*Description of the task*
Transcribe the records below exactly as they appear, omitting any pictures.

──────────

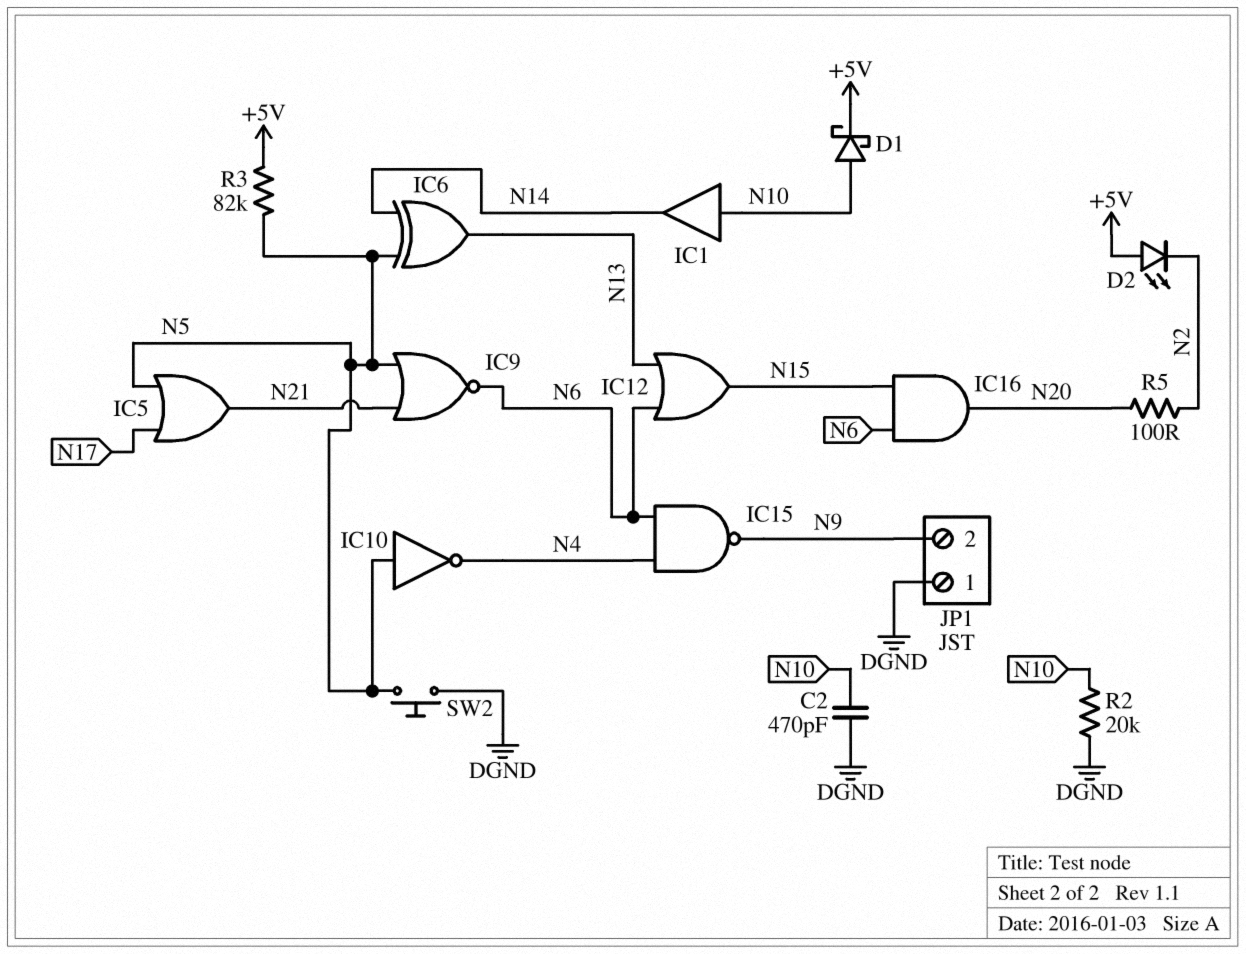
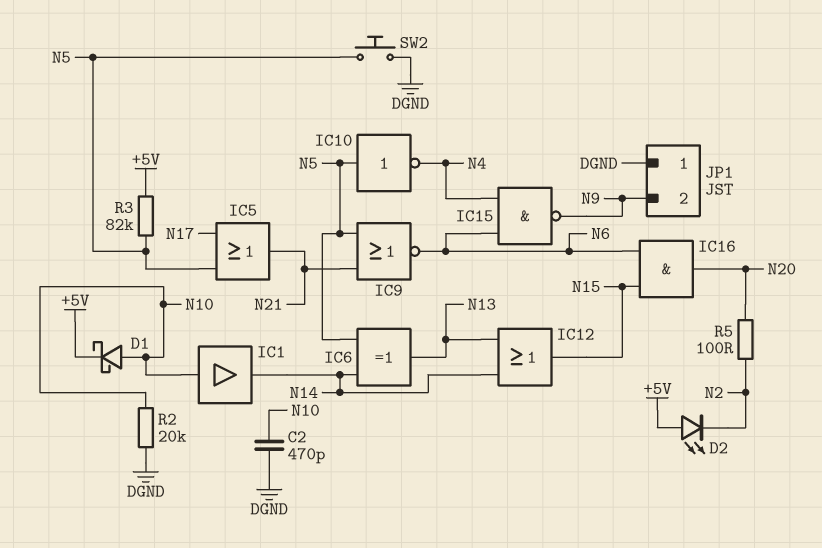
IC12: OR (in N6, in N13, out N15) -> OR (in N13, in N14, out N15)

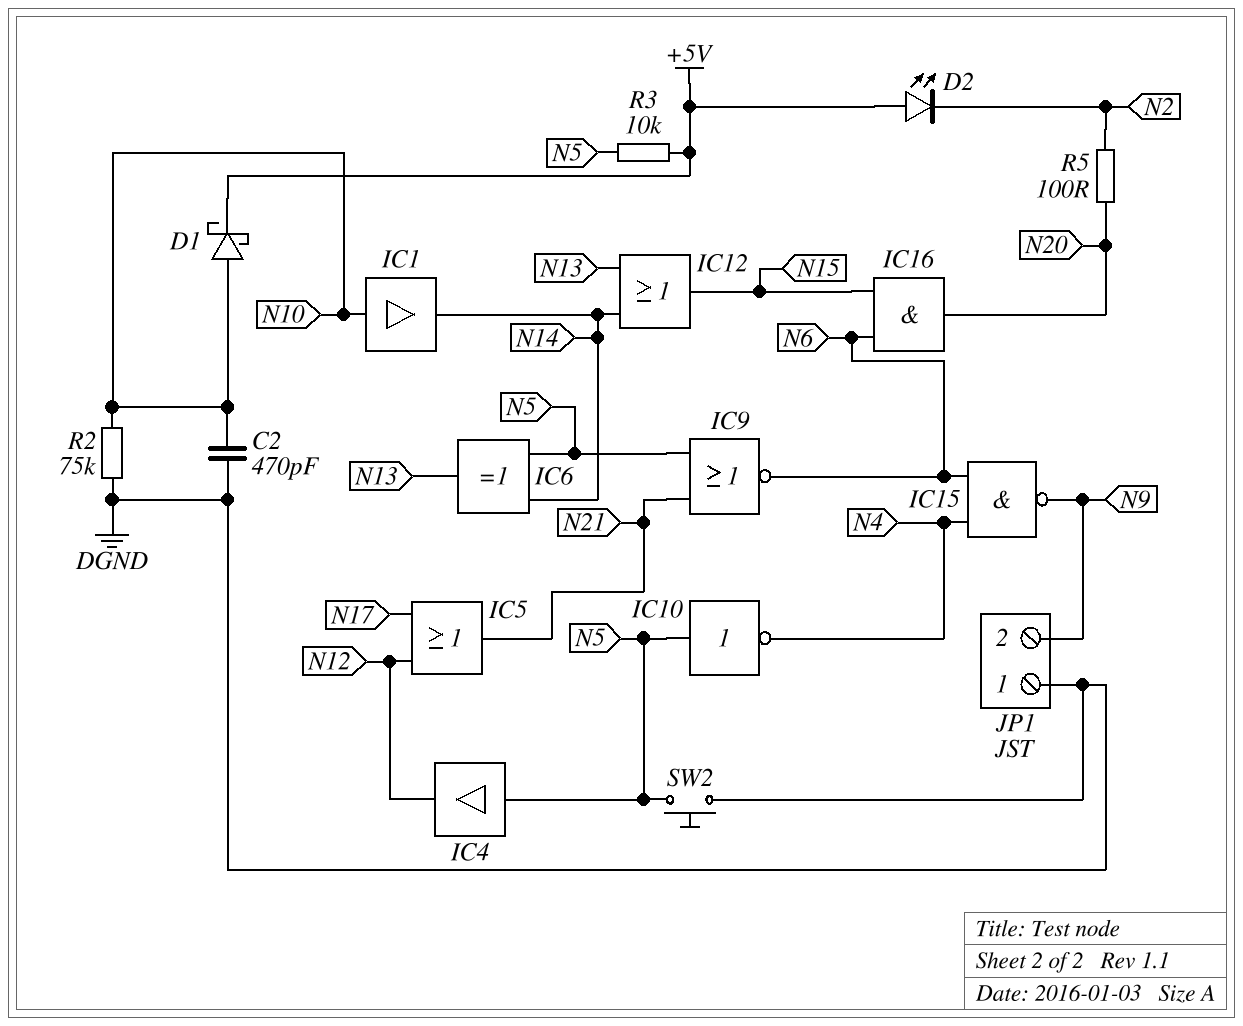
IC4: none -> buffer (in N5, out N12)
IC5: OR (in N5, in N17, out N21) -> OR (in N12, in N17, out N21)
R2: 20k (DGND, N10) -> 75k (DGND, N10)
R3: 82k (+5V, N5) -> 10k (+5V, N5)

──────────

*Your solution*
IC12: OR (in N6, in N13, out N15) -> OR (in N13, in N14, out N15)

IC4: none -> buffer (in N5, out N12)
IC5: OR (in N5, in N17, out N21) -> OR (in N12, in N17, out N21)
R2: 20k (DGND, N10) -> 75k (DGND, N10)
R3: 82k (+5V, N5) -> 10k (+5V, N5)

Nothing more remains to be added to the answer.